## Given instruction
Show every line in the entries below that contains the word "fabric".
--- Begin Excerpted records ---
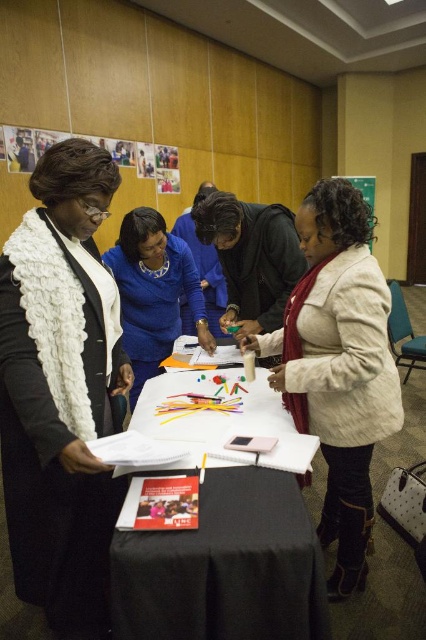
Question: Is white fluffy scarf at upper left thinner than white paper at center?

Choices:
 (A) yes
 (B) no

Answer: (A)

Question: Can you confirm if white fluffy scarf at upper left is wider than white textured coat at center?

Choices:
 (A) yes
 (B) no

Answer: (B)

Question: Does white paper at center come in front of green matte bulletin board at upper center?

Choices:
 (A) yes
 (B) no

Answer: (A)

Question: Which of these objects is positioned farthest from the white fluffy scarf at upper left?

Choices:
 (A) blue fabric shirt at center
 (B) matte black jacket at center
 (C) white textured coat at center
 (D) green matte bulletin board at upper center

Answer: (D)

Question: Which of the following is the farthest from the observer?

Choices:
 (A) (259, 216)
 (B) (146, 301)

Answer: (B)

Question: Which point appears closest to the camera in this image?

Choices:
 (A) (287, 285)
 (B) (175, 296)
 (C) (258, 461)
 (D) (314, 184)

Answer: (C)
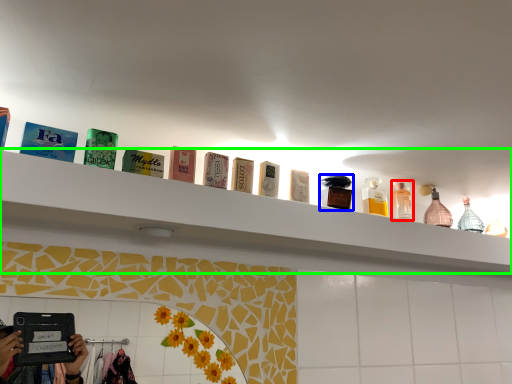
Question: Considering the real-world distances, which object is closest to toiletry (highlighted by a red box)? toiletry (highlighted by a blue box) or shelf (highlighted by a green box).

Choices:
 (A) toiletry
 (B) shelf

Answer: (A)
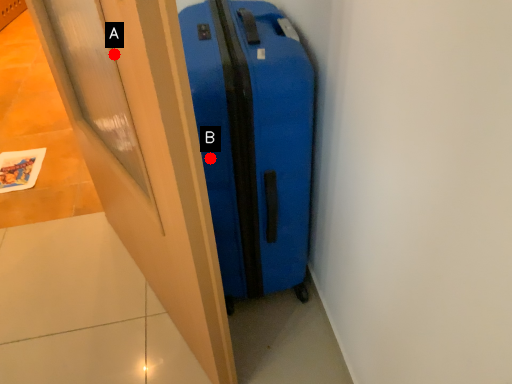
Question: Two points are circled on the image, labeled by A and B beside each circle. Which of the following is the closest to the observer?

Choices:
 (A) A is closer
 (B) B is closer

Answer: (A)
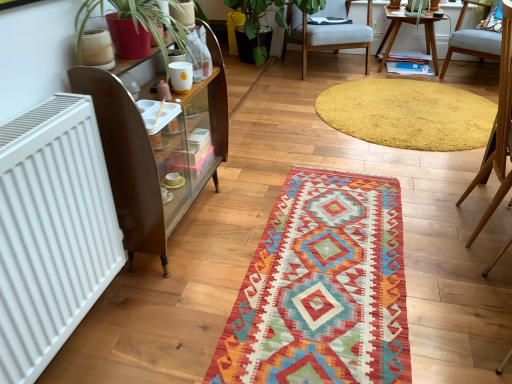
Where is `vacant area that lies between light blue fabric chair at right, which is the 1th chair from front to back, and multicolored woven mat at center, the first mat when ordered from front to back`? Image resolution: width=512 pixels, height=384 pixels. vacant area that lies between light blue fabric chair at right, which is the 1th chair from front to back, and multicolored woven mat at center, the first mat when ordered from front to back is located at coordinates (433, 256).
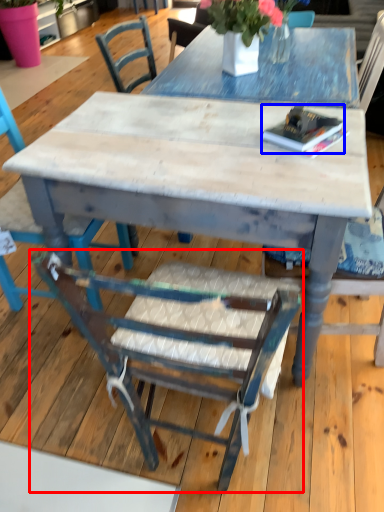
Question: Which object appears farthest to the camera in this image, chair (highlighted by a red box) or book (highlighted by a blue box)?

Choices:
 (A) chair
 (B) book

Answer: (B)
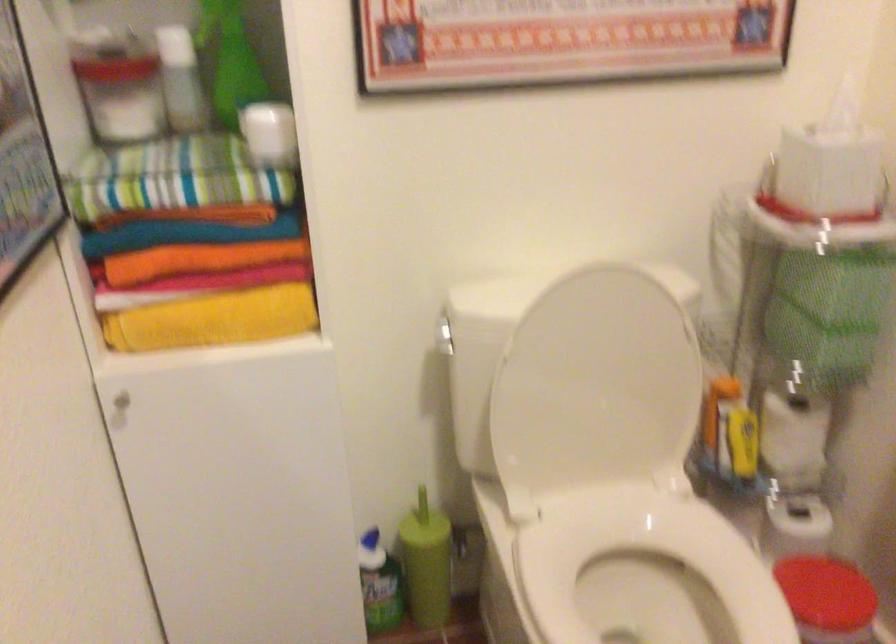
--- End Excerpted records ---
## Expected answer
 (A) blue fabric shirt at center
Where is `vacant area that lies between light blue fabric chair at right, which is the 1th chair from front to back, and multicolored woven mat at center, the first mat when ordered from front to back`? Image resolution: width=512 pixels, height=384 pixels. vacant area that lies between light blue fabric chair at right, which is the 1th chair from front to back, and multicolored woven mat at center, the first mat when ordered from front to back is located at coordinates (433, 256).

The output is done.